What is expected ▸
Below are the records. List every line holding the word "brown".

Records provided ▸
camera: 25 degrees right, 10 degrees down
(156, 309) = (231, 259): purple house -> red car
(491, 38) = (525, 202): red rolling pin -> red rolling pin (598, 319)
--
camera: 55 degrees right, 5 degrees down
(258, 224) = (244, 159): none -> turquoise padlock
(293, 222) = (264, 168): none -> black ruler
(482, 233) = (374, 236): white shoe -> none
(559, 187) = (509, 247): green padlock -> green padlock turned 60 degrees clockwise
==
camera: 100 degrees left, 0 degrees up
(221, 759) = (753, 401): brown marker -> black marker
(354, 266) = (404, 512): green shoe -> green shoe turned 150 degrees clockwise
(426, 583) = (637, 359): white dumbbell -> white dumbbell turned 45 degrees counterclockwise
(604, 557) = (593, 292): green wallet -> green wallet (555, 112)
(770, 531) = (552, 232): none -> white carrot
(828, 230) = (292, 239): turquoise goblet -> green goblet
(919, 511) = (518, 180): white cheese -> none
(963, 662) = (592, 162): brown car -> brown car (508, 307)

Response below ▸
(221, 759) = (753, 401): brown marker -> black marker
(963, 662) = (592, 162): brown car -> brown car (508, 307)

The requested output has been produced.